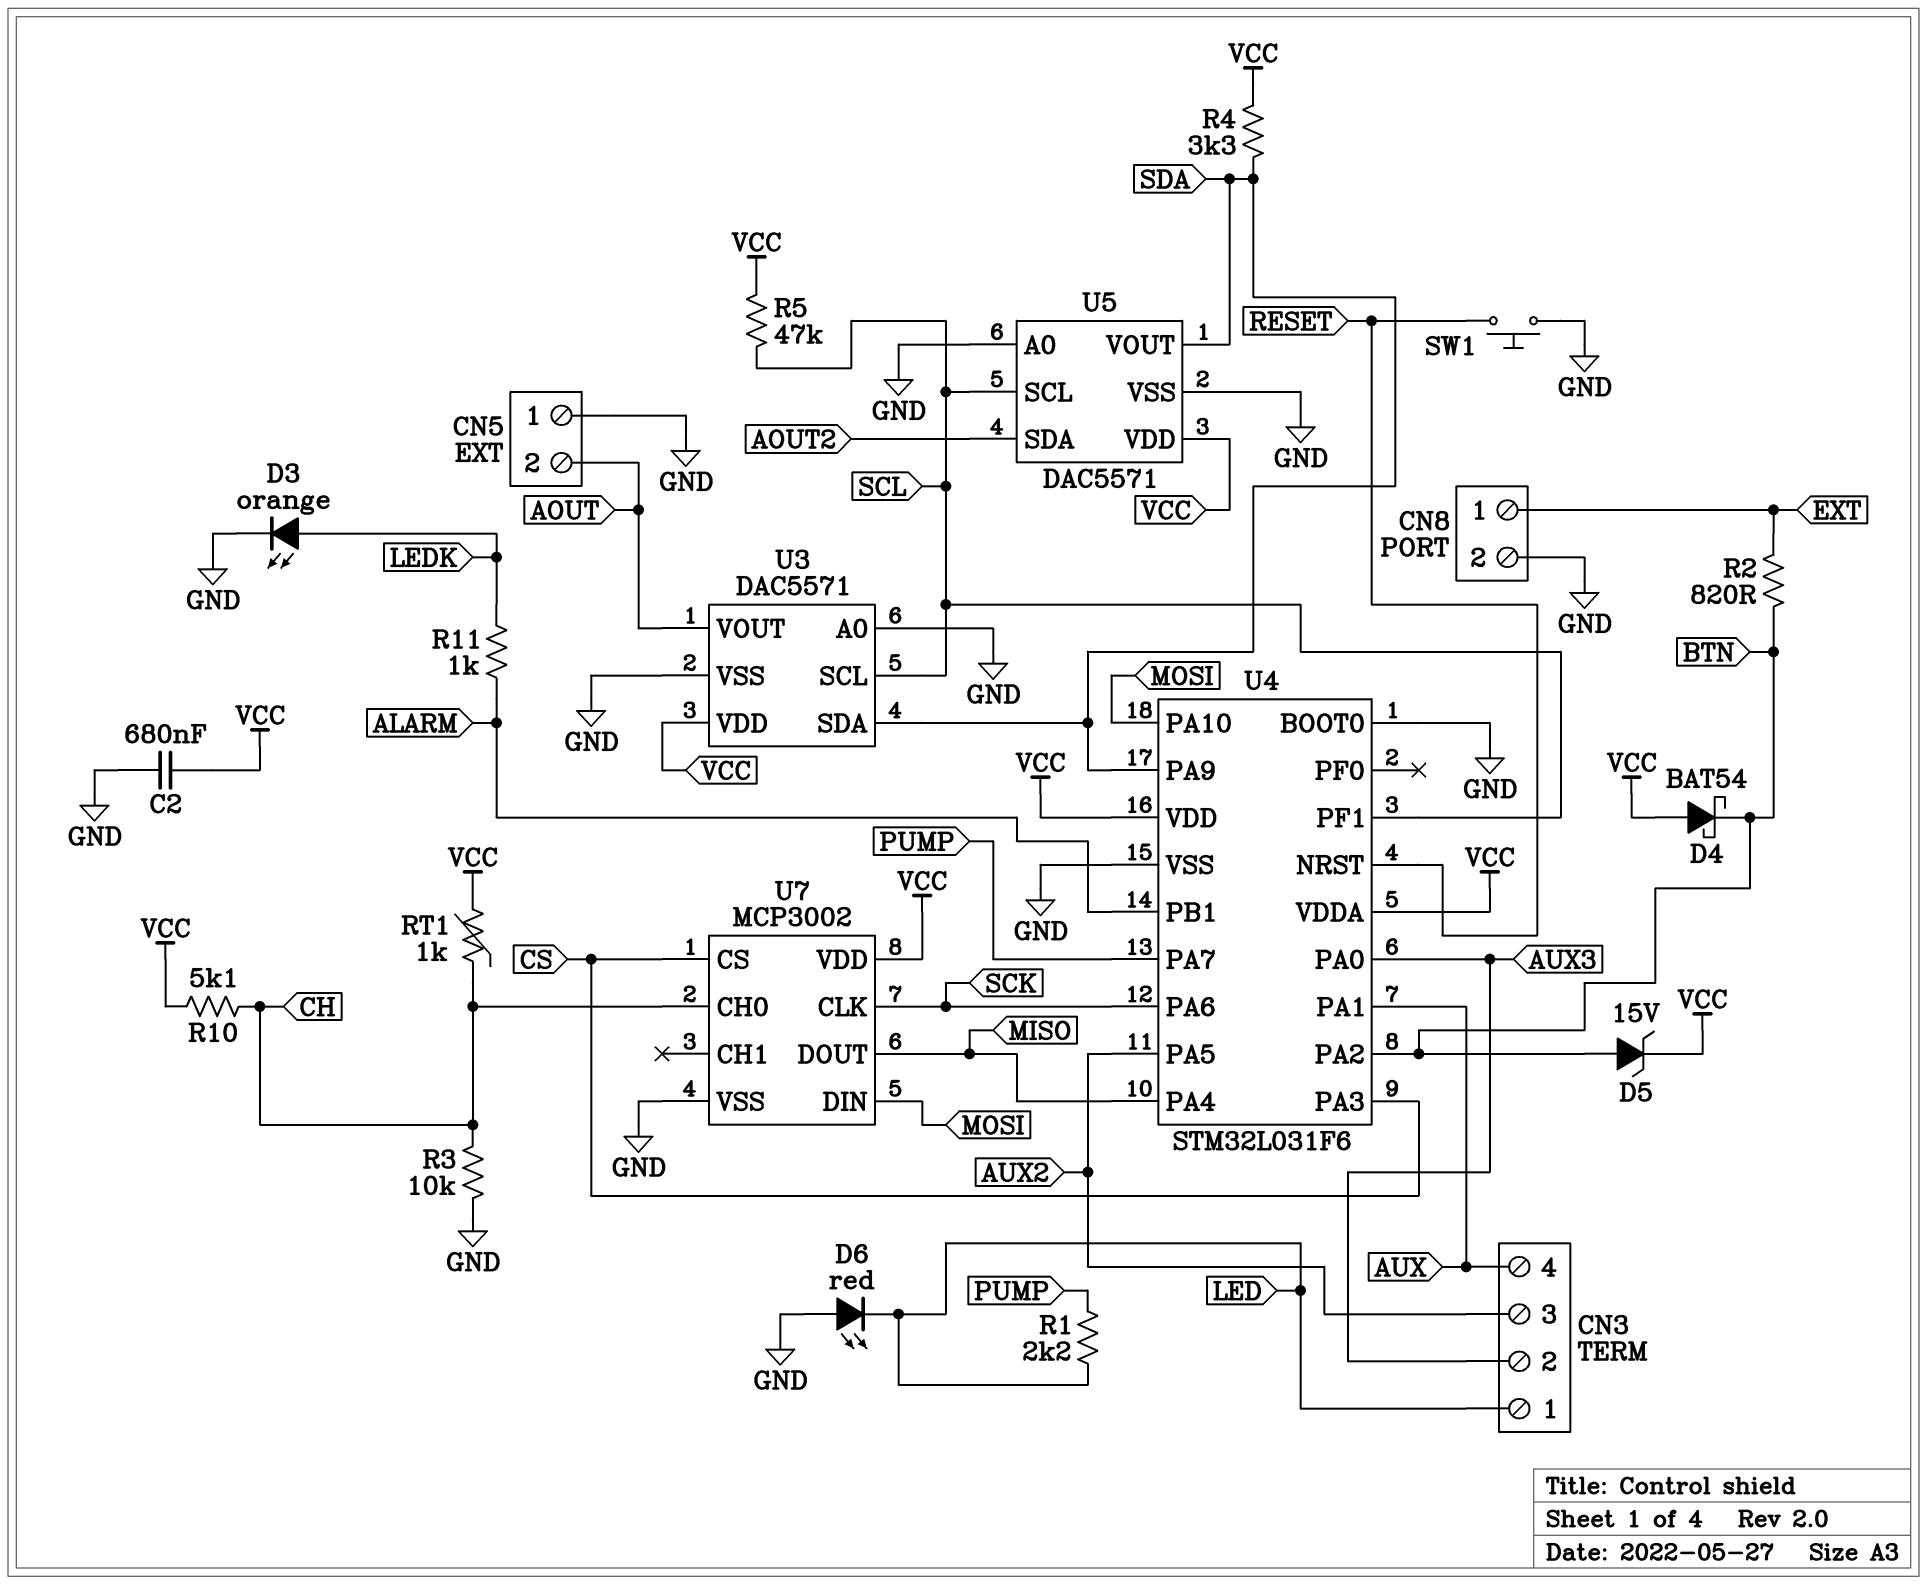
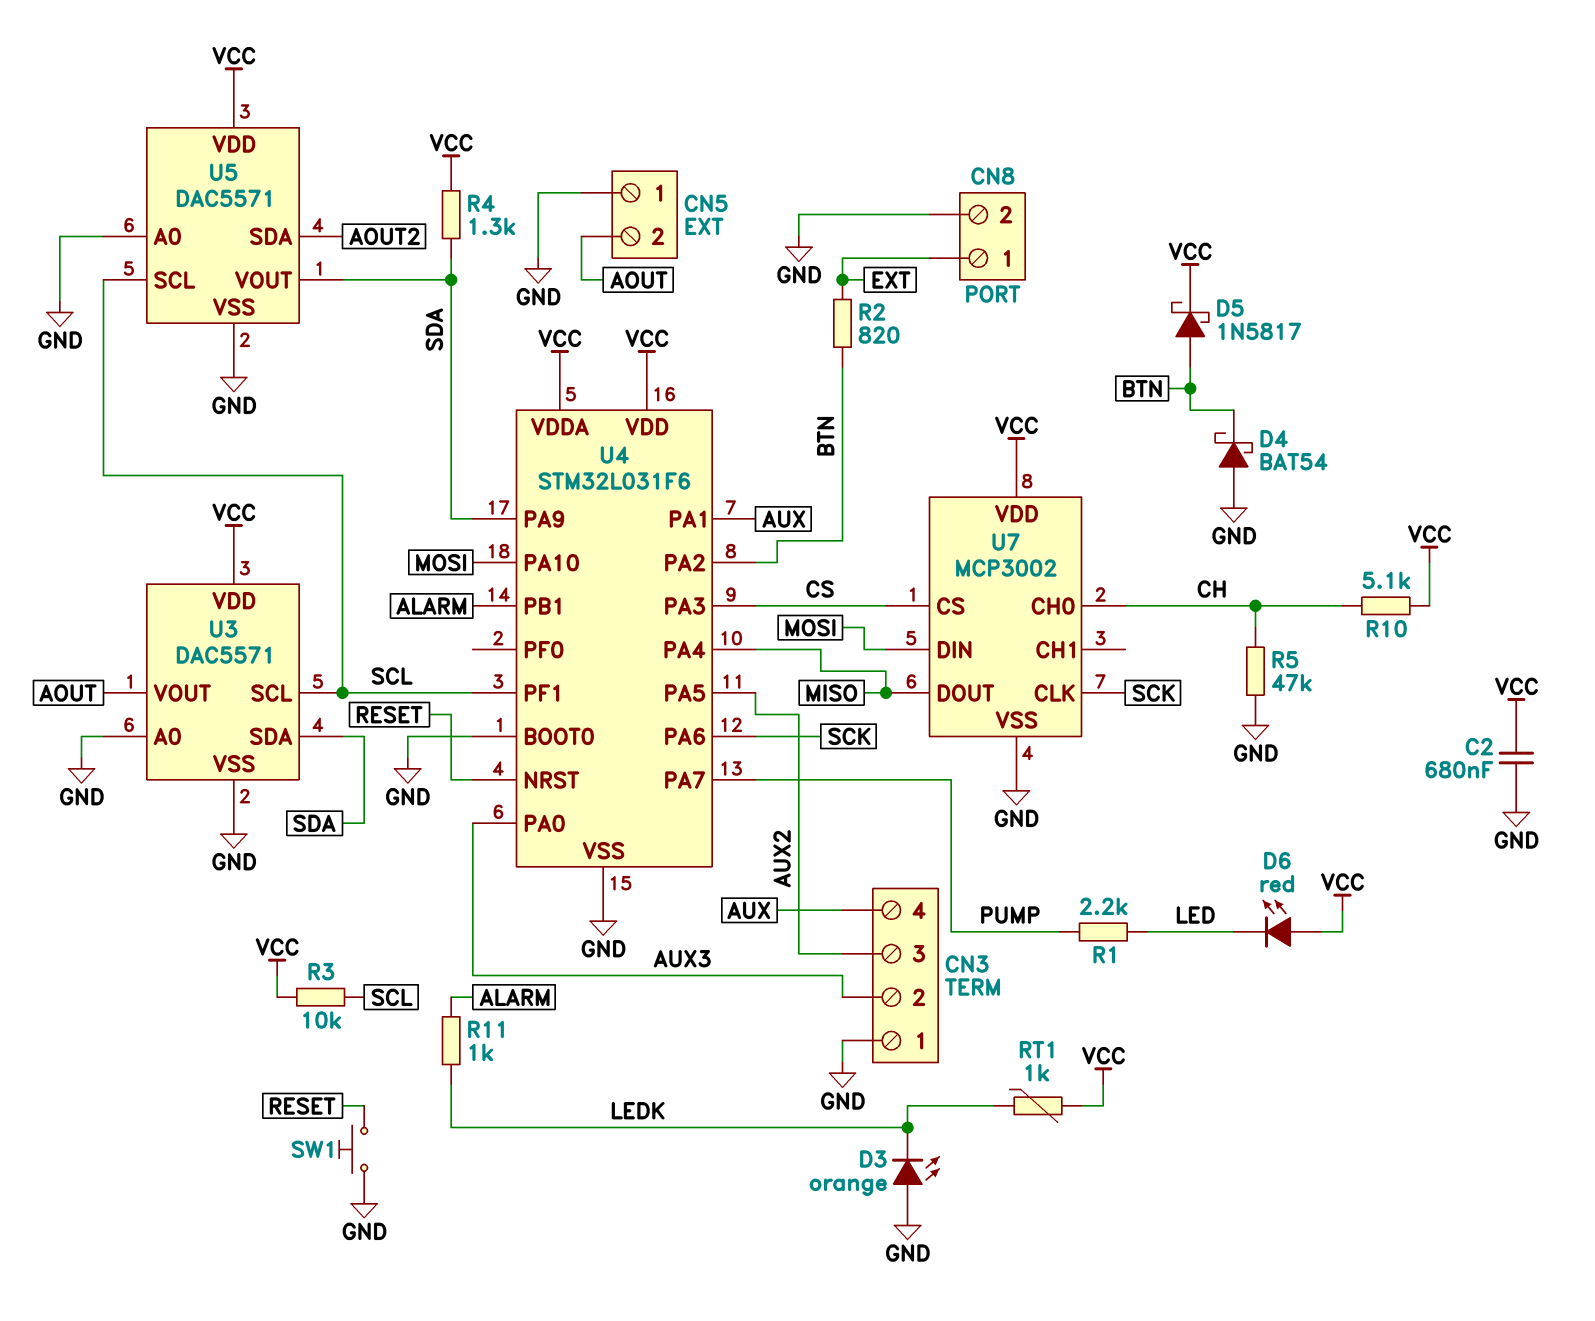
CN3 pin 1: LED -> GND
D3: LED orange (A LEDK, K GND) -> LED orange (A GND, K LEDK)
D4: schottky BAT54 (A VCC, K BTN) -> schottky BAT54 (A GND, K BTN)
D5: zener 15V (A BTN, K VCC) -> schottky 1N5817 (A BTN, K VCC)
D6: LED red (A GND, K LED) -> LED red (A VCC, K LED)
R3: 10k (CH, GND) -> 10k (SCL, VCC)
R4: 3.3k (SDA, VCC) -> 1.3k (SDA, VCC)
R5: 47k (SCL, VCC) -> 47k (CH, GND)
RT1: 1k (CH, VCC) -> 1k (LEDK, VCC)

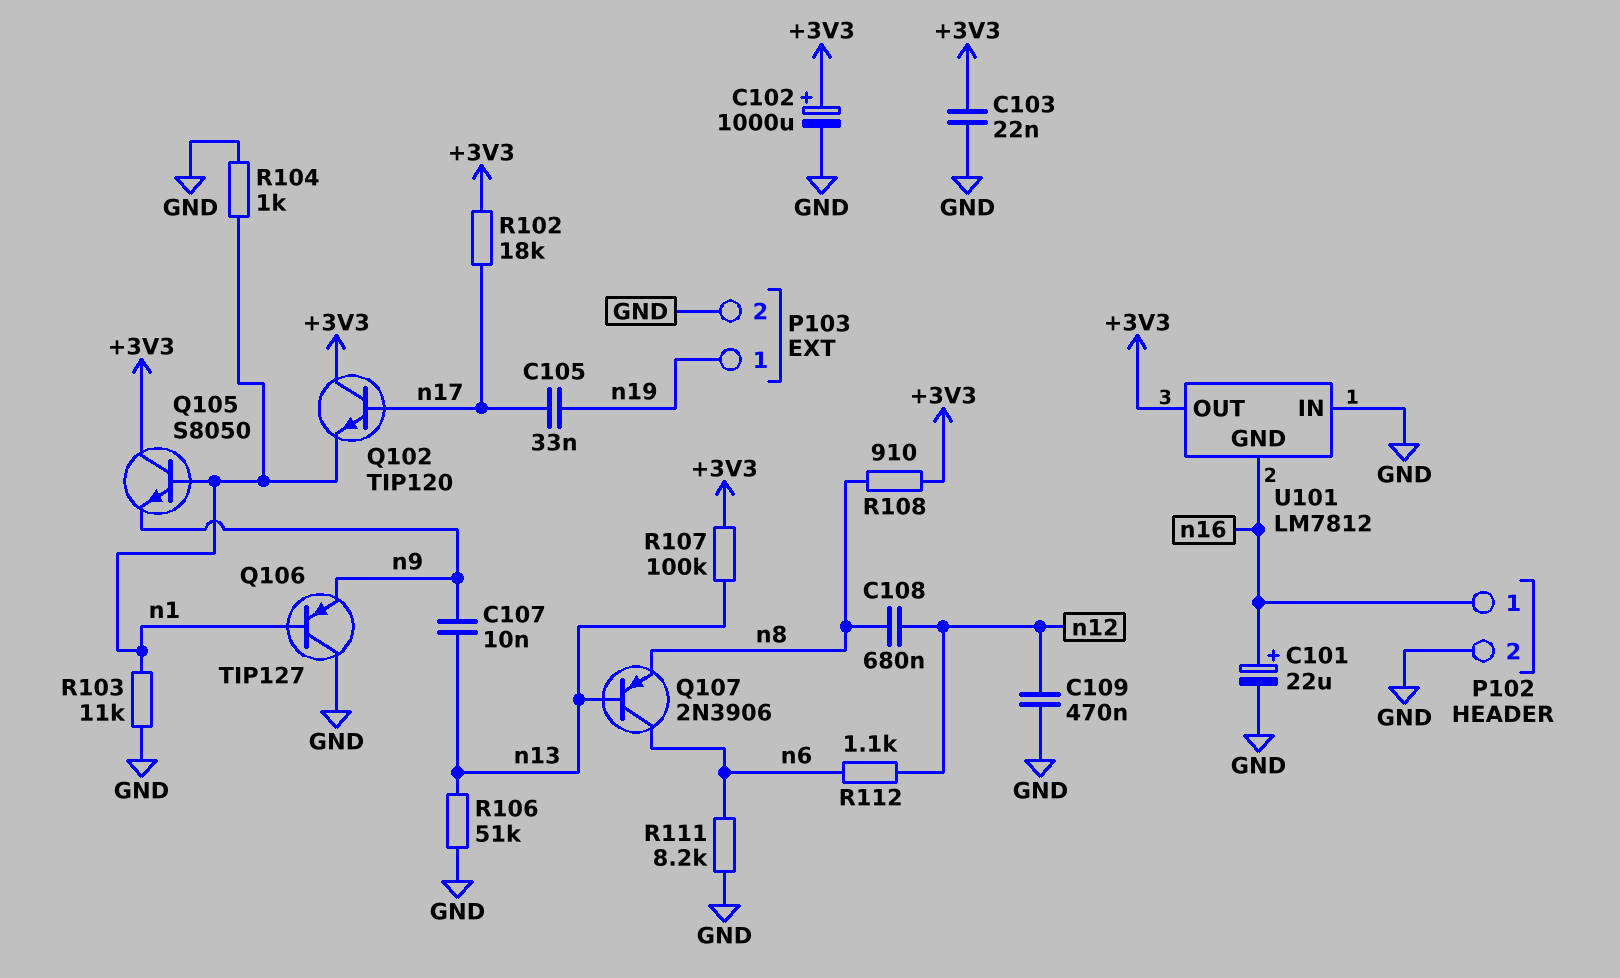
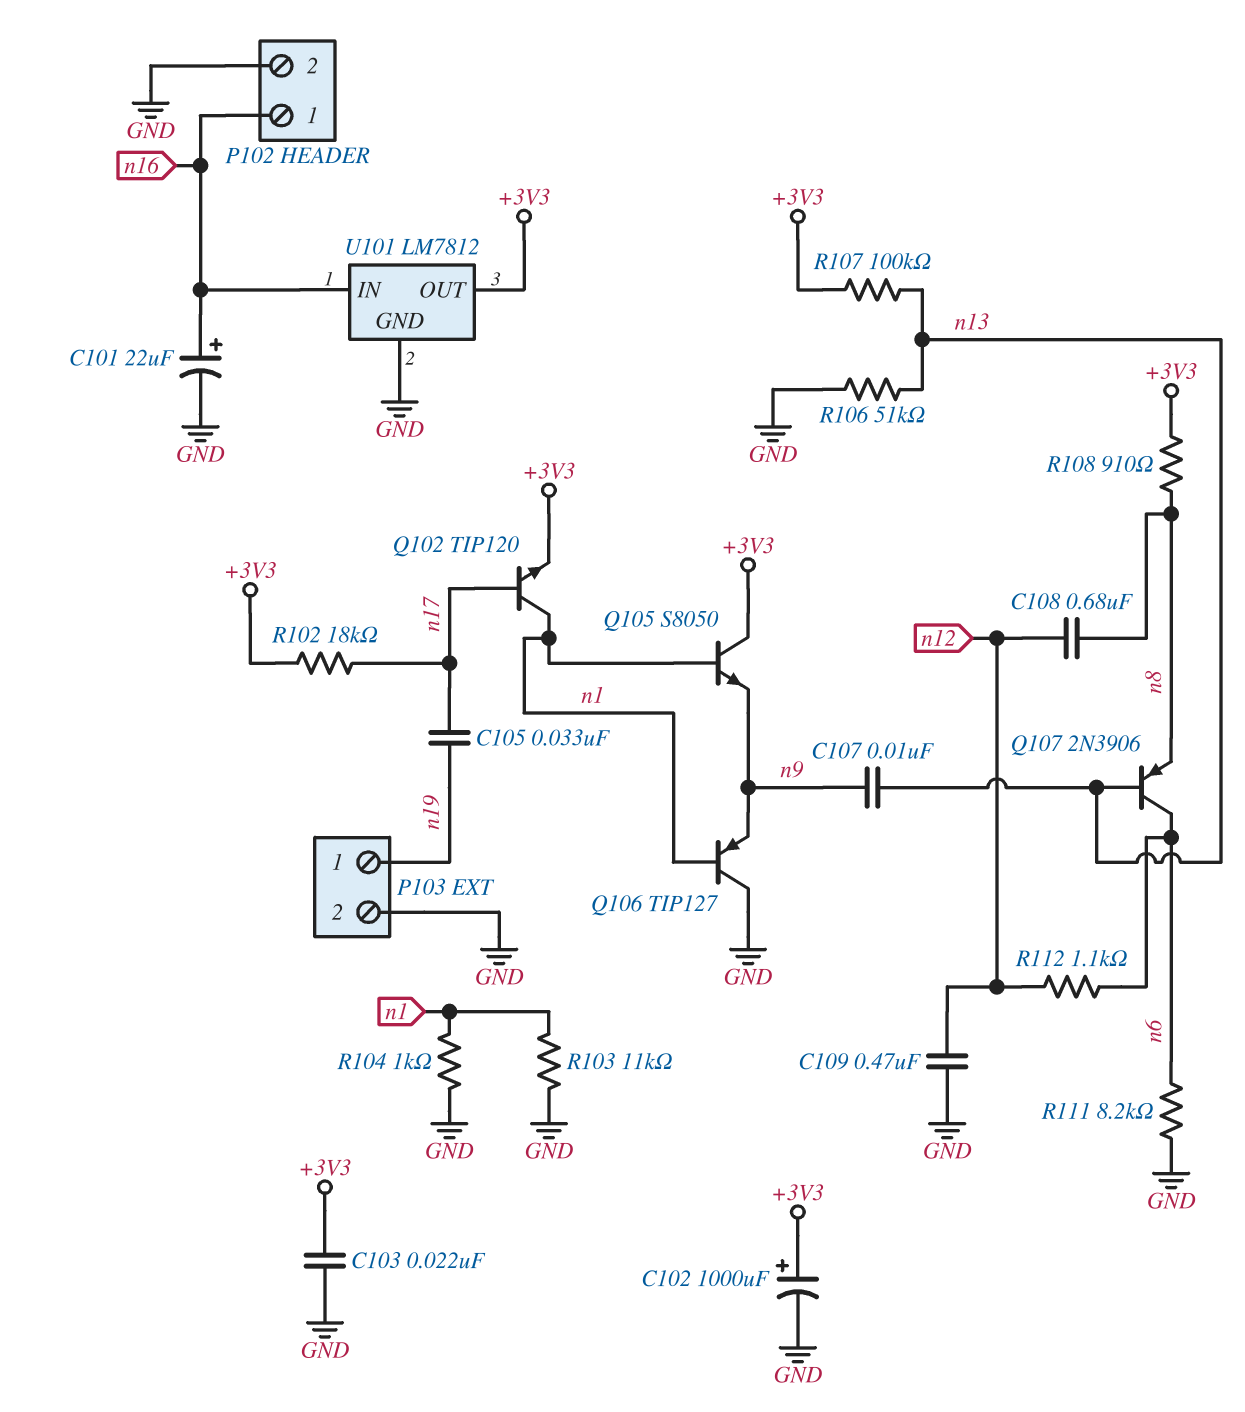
Q102: NPN TIP120 (B n17, C +3V3, E n1) -> NPN TIP120 (B n17, C n1, E +3V3)
U101 pin GND: n16 -> GND
U101 pin IN: GND -> n16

» What is being asked: Read the entries and pick out all lines that include the word "schottky".

» Result:
D4: schottky BAT54 (A VCC, K BTN) -> schottky BAT54 (A GND, K BTN)
D5: zener 15V (A BTN, K VCC) -> schottky 1N5817 (A BTN, K VCC)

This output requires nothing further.